● **TASK ITEM**:
From the first line to the last, write out the records exactly, leaving out images.

● **INPUT RECORDS**:
--------------------

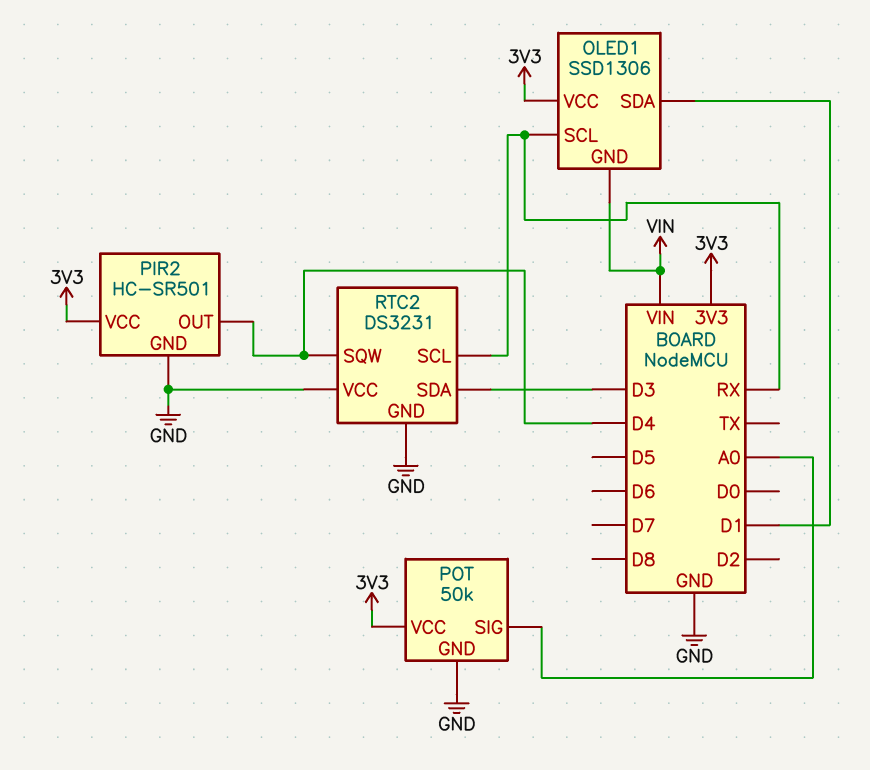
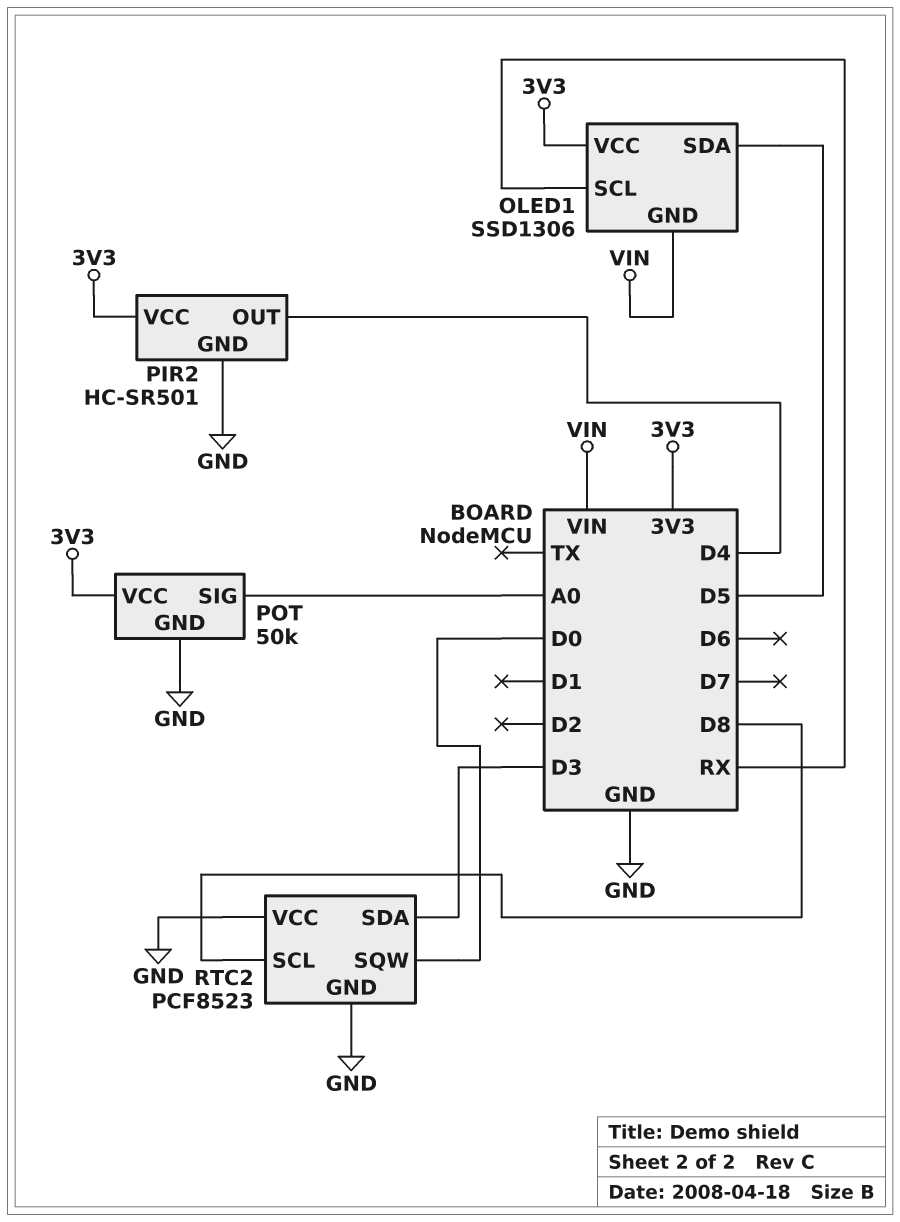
OLED1 pin SDA: D1 -> D5
RTC2: DS3231 -> PCF8523
RTC2 pin SCL: RX -> D8
RTC2 pin SQW: D4 -> D0

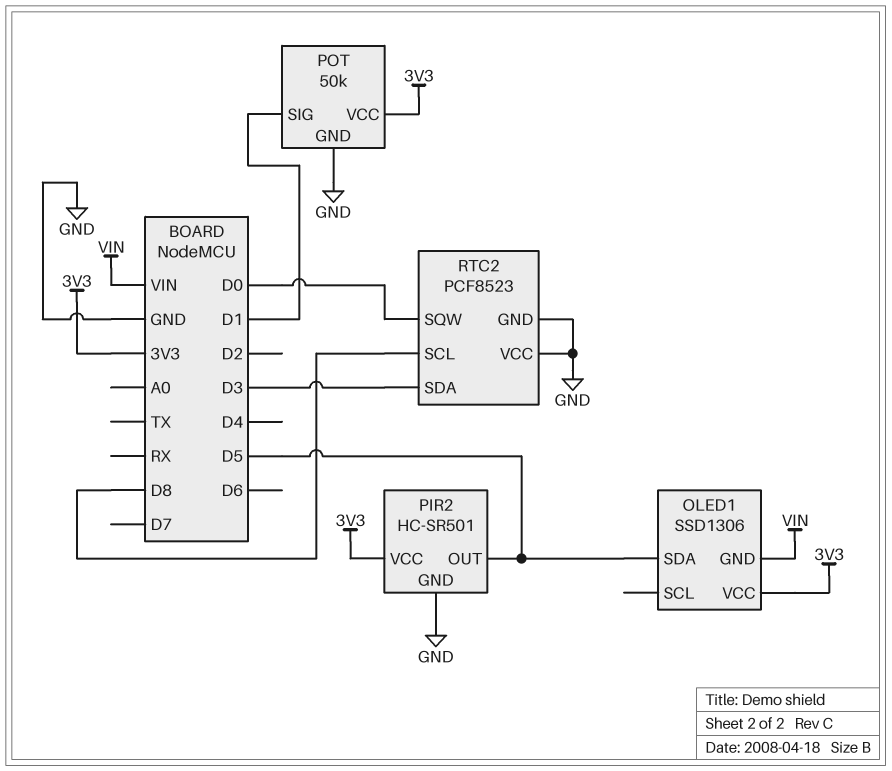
OLED1 pin SCL: RX -> none
PIR2 pin OUT: D4 -> D5
POT pin SIG: A0 -> D1

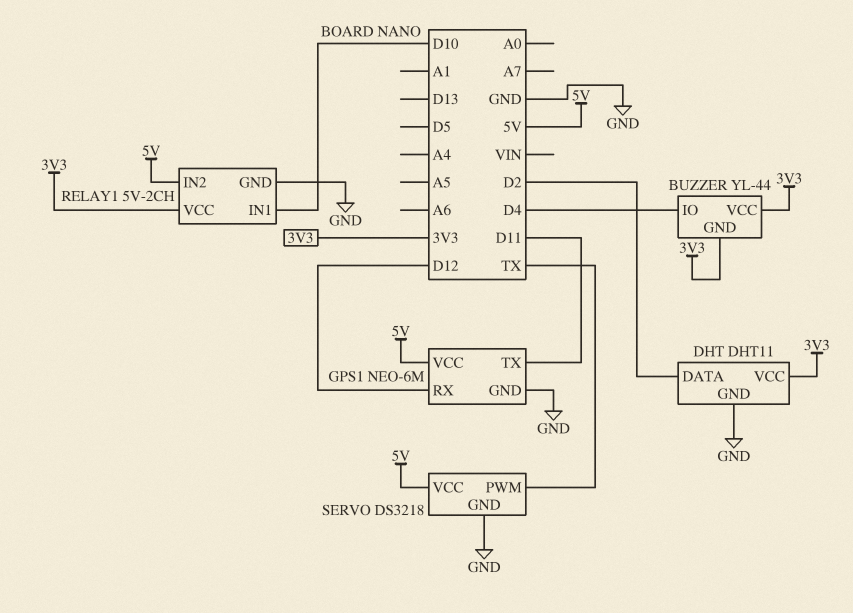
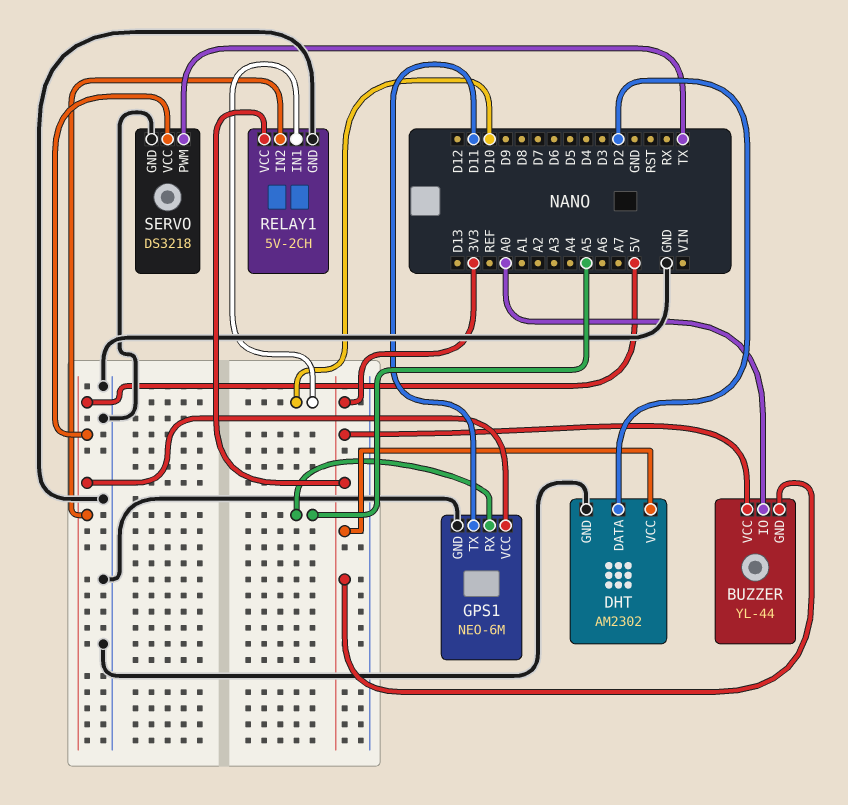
BUZZER pin IO: D4 -> A0
DHT: DHT11 -> AM2302
GPS1 pin RX: D12 -> A5

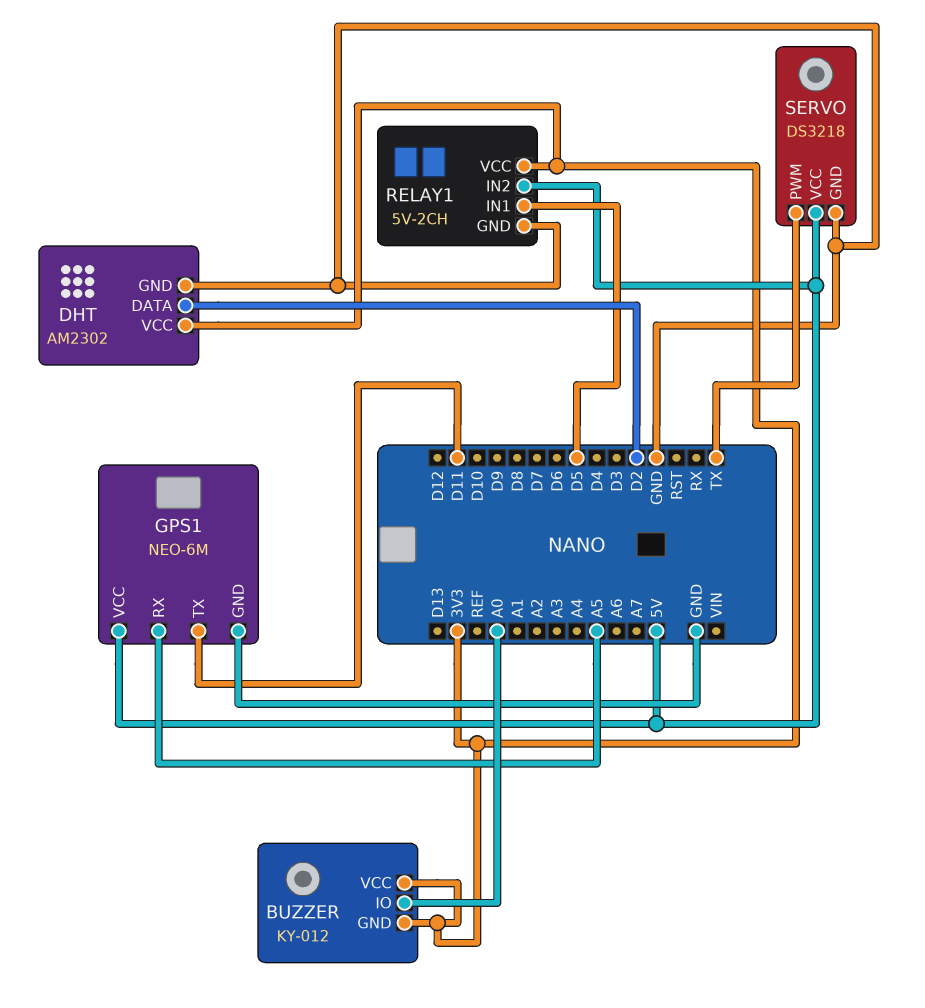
BUZZER: YL-44 -> KY-012
RELAY1 pin IN1: D10 -> D5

--------------------

● **RESULT BELOW**:
OLED1 pin SDA: D1 -> D5
RTC2: DS3231 -> PCF8523
RTC2 pin SCL: RX -> D8
RTC2 pin SQW: D4 -> D0

OLED1 pin SCL: RX -> none
PIR2 pin OUT: D4 -> D5
POT pin SIG: A0 -> D1

BUZZER pin IO: D4 -> A0
DHT: DHT11 -> AM2302
GPS1 pin RX: D12 -> A5

BUZZER: YL-44 -> KY-012
RELAY1 pin IN1: D10 -> D5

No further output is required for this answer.